Task requirements:
Your task is to restate every entry below word for word and omit the images.

(Object state change records)
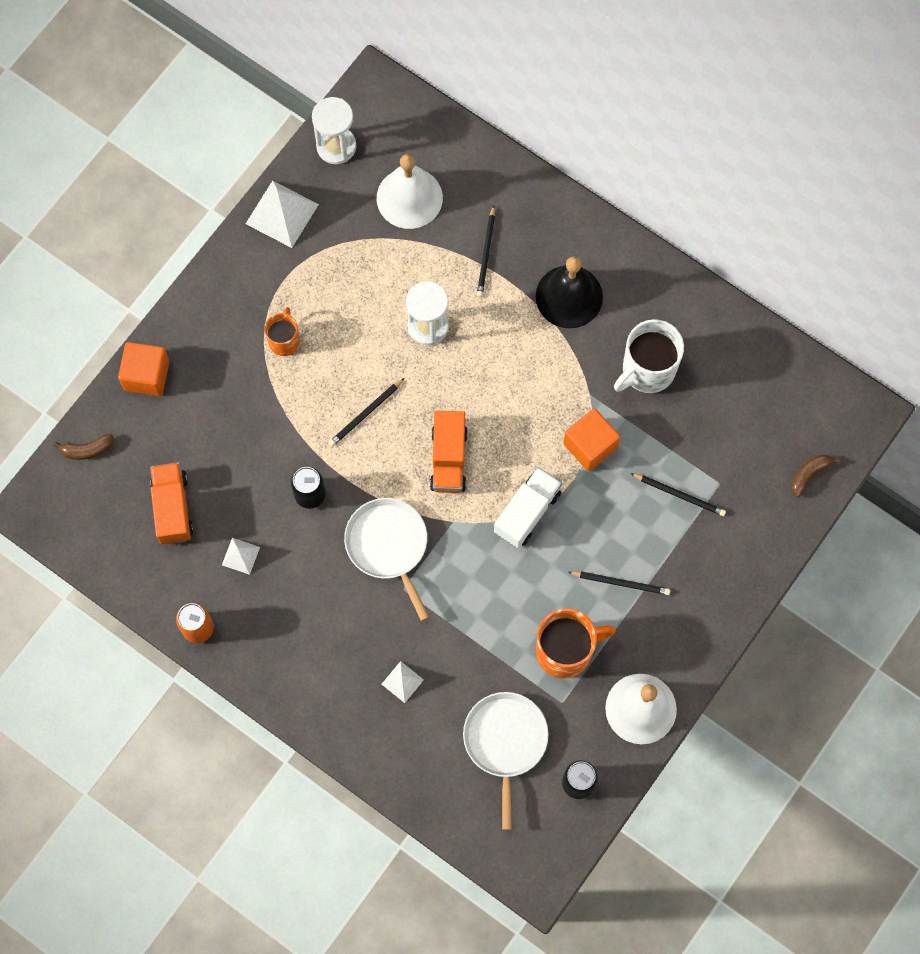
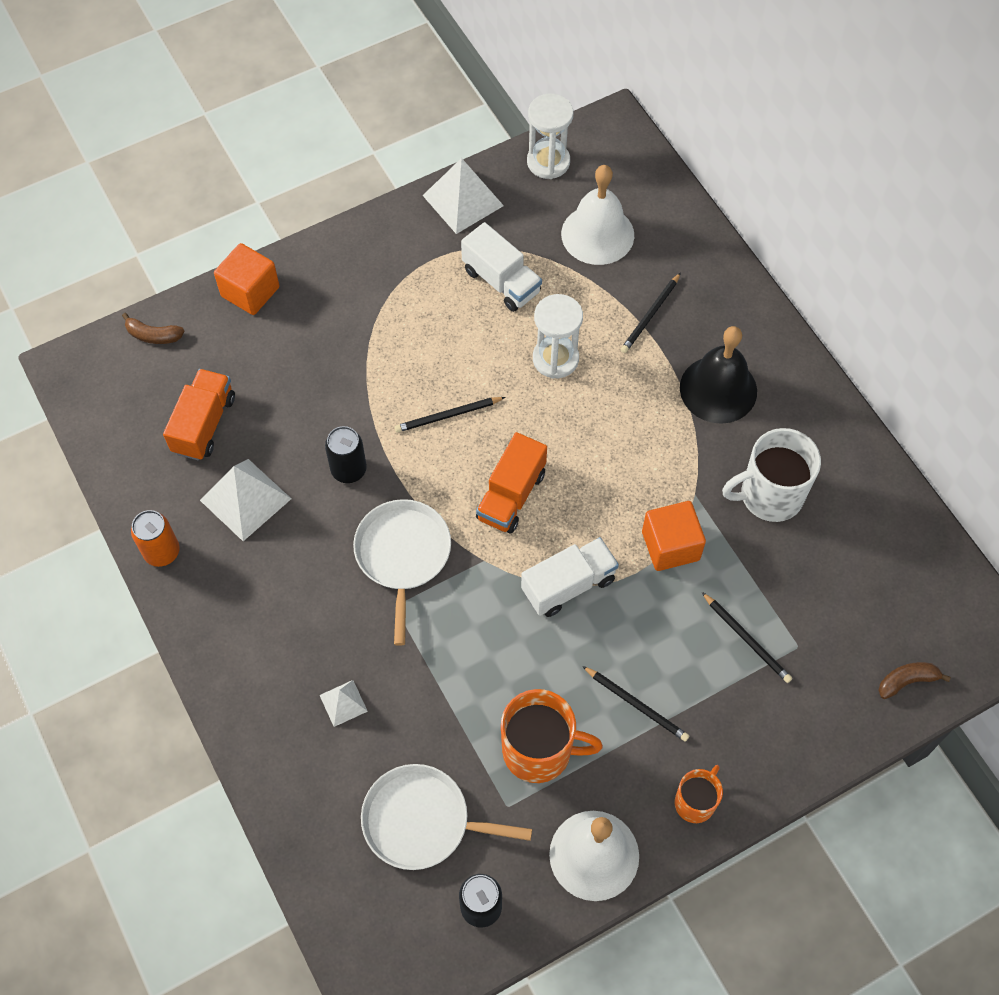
camera: 25 degrees right, 10 degrees down
(240, 556) = (245, 499): white pyramid -> white pyramid, size x1.88
(284, 340) = (403, 314): orange mug -> orange mug (695, 802)
(350, 275) = (501, 281): none -> white truck
(505, 742) = (422, 821): white pan -> white pan turned 105 degrees counterclockwise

Output for this task:
camera: 25 degrees right, 10 degrees down
(240, 556) = (245, 499): white pyramid -> white pyramid, size x1.88
(284, 340) = (403, 314): orange mug -> orange mug (695, 802)
(350, 275) = (501, 281): none -> white truck
(505, 742) = (422, 821): white pan -> white pan turned 105 degrees counterclockwise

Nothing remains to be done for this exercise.